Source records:
::::
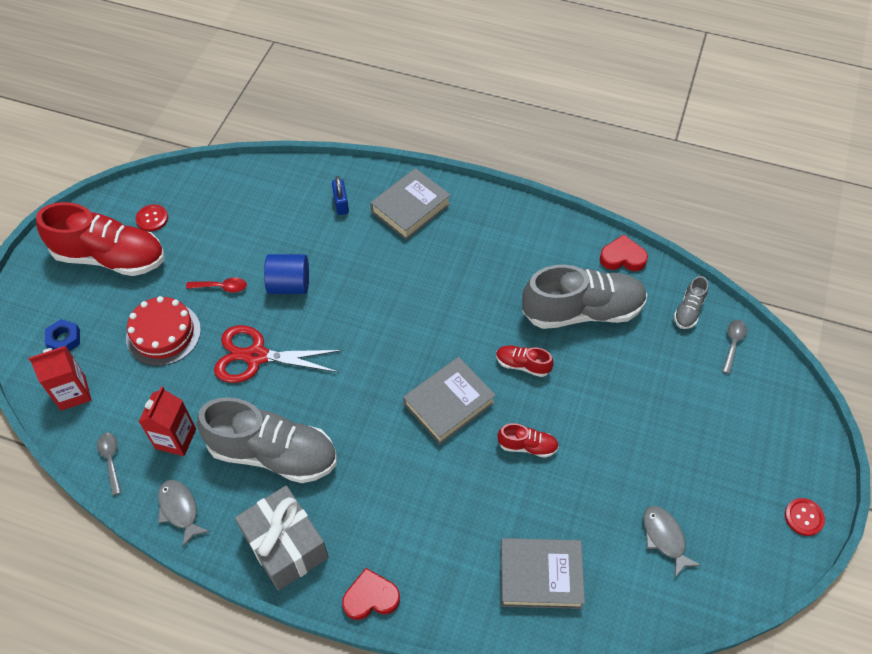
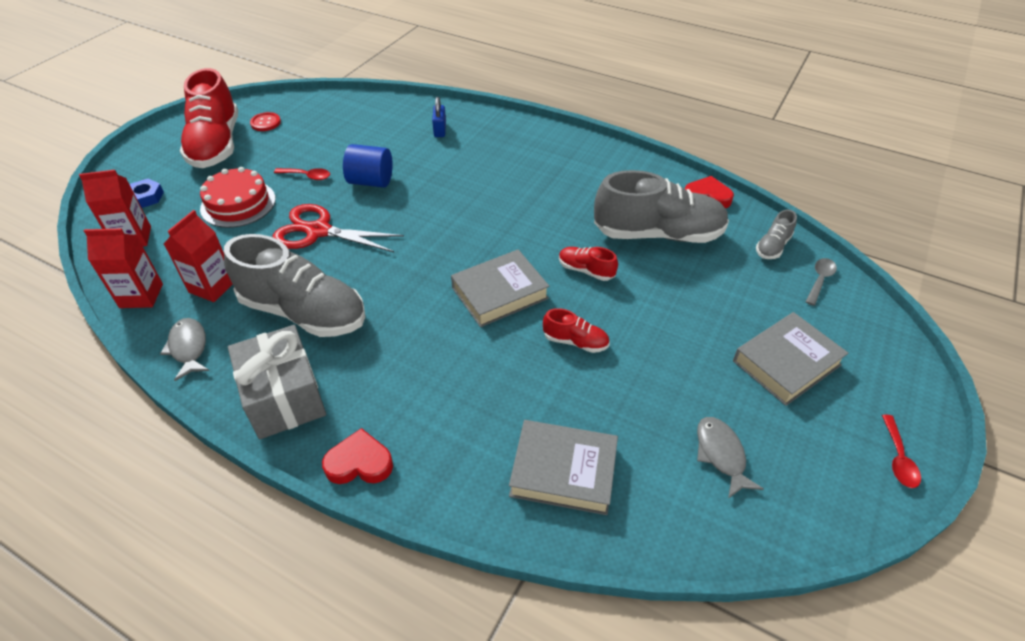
camera: 10 degrees right, 10 degrees down
red shoe [36,202,164,276] -> red shoe turned 60 degrees clockwise [180,68,238,168]
grey spoon [97,433,122,495] -> red carton [84,229,163,308]
grey book [370,168,451,240] -> grey book moved to [733,312,848,406]
red button [785,498,825,536] -> red spoon [882,414,921,488]

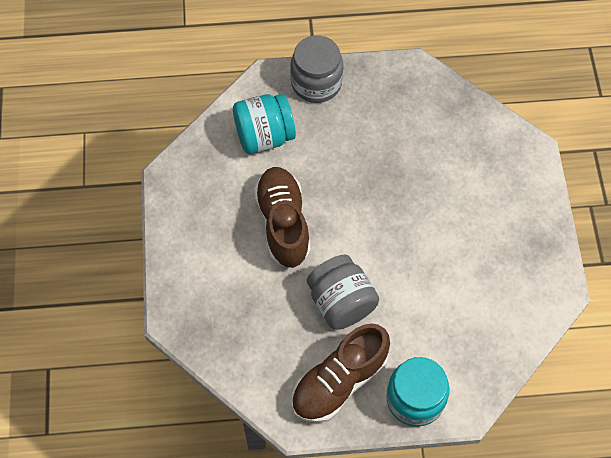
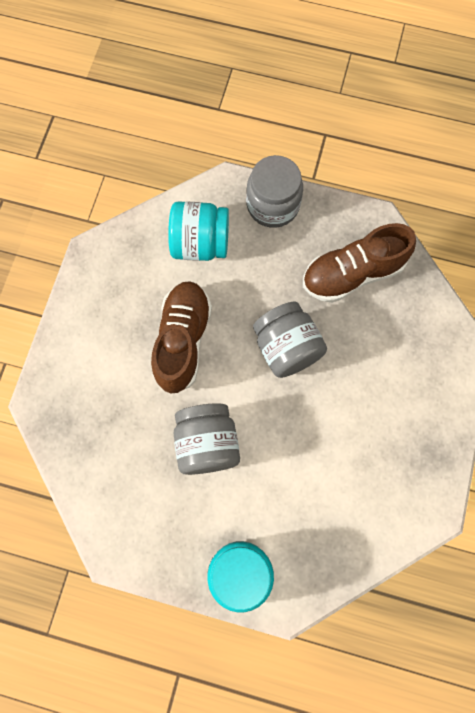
camera: 20 degrees right, 10 degrees up
brown shoe [291,323,390,423] -> brown shoe moved to [303,223,416,303]
none -> grey jar [253,302,327,378]

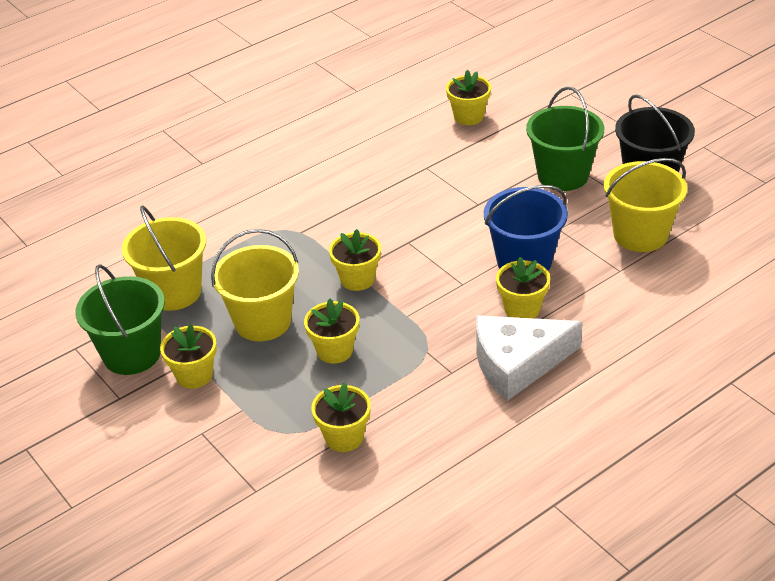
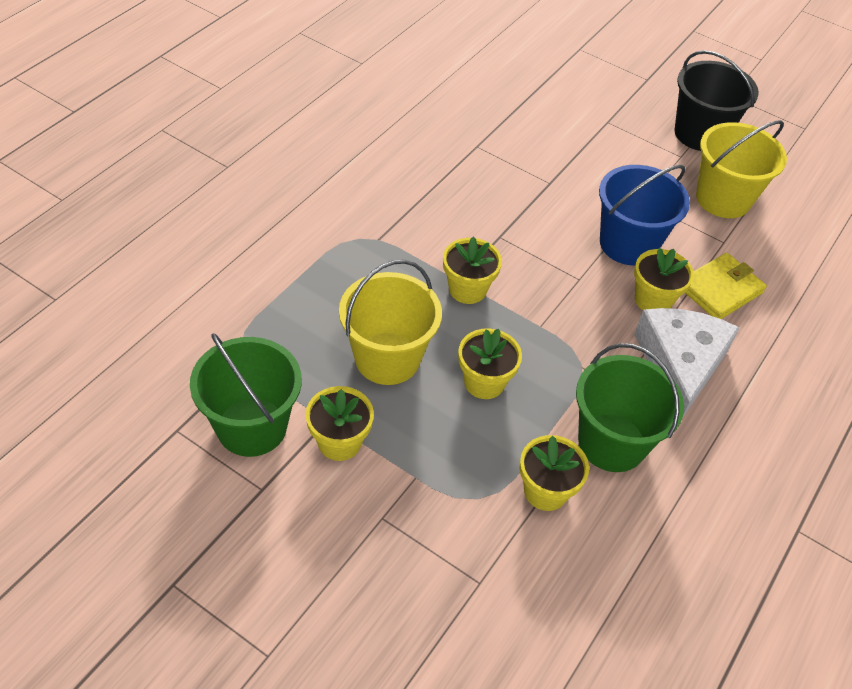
camera: 25 degrees left, 10 degrees up
yellow bucket [122,205,206,311] -> none
yellow flower pot [446,70,491,125] -> none
white cheese [476,315,583,401] -> white cheese turned 135 degrees clockwise [634,308,740,419]
green bucket [526,87,604,191] -> green bucket moved to [576,343,684,472]
none -> yellow wallet [685,253,767,319]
::::
:: TASK DIRECTIONS ::
The copy you return must match the records above exactly, minus any images.

:: SOLUTION FOR THIS TASK ::
camera: 10 degrees right, 10 degrees down
red shoe [36,202,164,276] -> red shoe turned 60 degrees clockwise [180,68,238,168]
grey spoon [97,433,122,495] -> red carton [84,229,163,308]
grey book [370,168,451,240] -> grey book moved to [733,312,848,406]
red button [785,498,825,536] -> red spoon [882,414,921,488]

camera: 20 degrees right, 10 degrees up
brown shoe [291,323,390,423] -> brown shoe moved to [303,223,416,303]
none -> grey jar [253,302,327,378]

camera: 25 degrees left, 10 degrees up
yellow bucket [122,205,206,311] -> none
yellow flower pot [446,70,491,125] -> none
white cheese [476,315,583,401] -> white cheese turned 135 degrees clockwise [634,308,740,419]
green bucket [526,87,604,191] -> green bucket moved to [576,343,684,472]
none -> yellow wallet [685,253,767,319]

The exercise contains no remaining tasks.